Aim of the task:
Only the lines from the start of the entries through the line with "green mug: 4 -> 6" are wanted; please output them exactly.

Stored data entries
::::::::::

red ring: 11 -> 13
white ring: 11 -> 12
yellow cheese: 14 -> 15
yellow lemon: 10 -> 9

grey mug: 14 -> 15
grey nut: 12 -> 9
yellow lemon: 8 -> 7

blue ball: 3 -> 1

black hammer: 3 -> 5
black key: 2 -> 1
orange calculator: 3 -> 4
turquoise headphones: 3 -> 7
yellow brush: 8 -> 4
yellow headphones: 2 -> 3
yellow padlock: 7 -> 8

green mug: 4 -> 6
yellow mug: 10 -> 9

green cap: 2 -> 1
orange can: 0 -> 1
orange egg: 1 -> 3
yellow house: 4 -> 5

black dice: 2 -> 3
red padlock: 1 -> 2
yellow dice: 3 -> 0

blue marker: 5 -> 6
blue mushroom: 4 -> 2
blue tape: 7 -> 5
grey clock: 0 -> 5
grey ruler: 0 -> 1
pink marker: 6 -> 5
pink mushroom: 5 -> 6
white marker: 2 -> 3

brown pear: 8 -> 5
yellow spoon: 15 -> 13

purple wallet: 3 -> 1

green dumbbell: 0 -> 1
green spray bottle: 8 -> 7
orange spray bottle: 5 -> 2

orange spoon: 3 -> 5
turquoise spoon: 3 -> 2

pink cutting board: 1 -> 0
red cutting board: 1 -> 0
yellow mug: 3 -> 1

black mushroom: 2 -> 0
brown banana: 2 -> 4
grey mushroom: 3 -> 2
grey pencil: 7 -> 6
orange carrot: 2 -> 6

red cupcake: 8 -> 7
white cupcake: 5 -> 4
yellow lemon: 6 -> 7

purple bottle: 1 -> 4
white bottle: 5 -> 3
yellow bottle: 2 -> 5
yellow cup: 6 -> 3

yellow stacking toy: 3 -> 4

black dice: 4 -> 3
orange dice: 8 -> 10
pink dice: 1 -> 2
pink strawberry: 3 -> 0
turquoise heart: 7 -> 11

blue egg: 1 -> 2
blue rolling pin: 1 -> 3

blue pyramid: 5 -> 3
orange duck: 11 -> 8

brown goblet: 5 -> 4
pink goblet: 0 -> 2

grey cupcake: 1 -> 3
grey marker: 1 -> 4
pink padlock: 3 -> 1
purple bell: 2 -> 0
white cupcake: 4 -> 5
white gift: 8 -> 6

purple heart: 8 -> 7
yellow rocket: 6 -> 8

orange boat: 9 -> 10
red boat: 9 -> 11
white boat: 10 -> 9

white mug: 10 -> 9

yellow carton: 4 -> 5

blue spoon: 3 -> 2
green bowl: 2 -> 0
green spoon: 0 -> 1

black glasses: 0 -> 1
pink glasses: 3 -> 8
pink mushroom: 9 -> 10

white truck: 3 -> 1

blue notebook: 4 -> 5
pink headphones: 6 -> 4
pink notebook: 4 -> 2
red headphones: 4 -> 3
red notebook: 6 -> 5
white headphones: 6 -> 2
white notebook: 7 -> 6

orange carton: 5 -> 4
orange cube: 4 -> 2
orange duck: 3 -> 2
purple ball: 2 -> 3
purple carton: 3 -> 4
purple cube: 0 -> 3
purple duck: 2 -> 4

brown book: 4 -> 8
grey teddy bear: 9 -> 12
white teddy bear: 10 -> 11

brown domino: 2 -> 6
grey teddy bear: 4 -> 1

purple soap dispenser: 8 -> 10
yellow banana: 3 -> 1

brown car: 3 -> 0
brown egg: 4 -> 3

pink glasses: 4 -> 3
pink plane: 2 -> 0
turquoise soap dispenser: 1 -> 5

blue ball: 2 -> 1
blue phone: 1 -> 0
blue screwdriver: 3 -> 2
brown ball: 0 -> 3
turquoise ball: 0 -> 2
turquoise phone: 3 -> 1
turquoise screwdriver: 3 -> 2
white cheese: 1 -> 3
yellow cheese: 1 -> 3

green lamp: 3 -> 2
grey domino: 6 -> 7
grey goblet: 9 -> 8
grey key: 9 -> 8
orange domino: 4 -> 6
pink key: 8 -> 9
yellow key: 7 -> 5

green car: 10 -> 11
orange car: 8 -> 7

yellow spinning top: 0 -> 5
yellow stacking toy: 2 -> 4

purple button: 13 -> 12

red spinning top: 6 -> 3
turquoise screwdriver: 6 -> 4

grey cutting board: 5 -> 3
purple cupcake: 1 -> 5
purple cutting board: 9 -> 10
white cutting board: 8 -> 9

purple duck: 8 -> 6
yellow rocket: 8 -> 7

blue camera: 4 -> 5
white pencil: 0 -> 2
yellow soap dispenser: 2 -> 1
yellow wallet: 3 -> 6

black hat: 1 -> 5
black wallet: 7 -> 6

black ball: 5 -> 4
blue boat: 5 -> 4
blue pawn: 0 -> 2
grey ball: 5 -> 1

::::::::::

Finished exercise:
red ring: 11 -> 13
white ring: 11 -> 12
yellow cheese: 14 -> 15
yellow lemon: 10 -> 9

grey mug: 14 -> 15
grey nut: 12 -> 9
yellow lemon: 8 -> 7

blue ball: 3 -> 1

black hammer: 3 -> 5
black key: 2 -> 1
orange calculator: 3 -> 4
turquoise headphones: 3 -> 7
yellow brush: 8 -> 4
yellow headphones: 2 -> 3
yellow padlock: 7 -> 8

green mug: 4 -> 6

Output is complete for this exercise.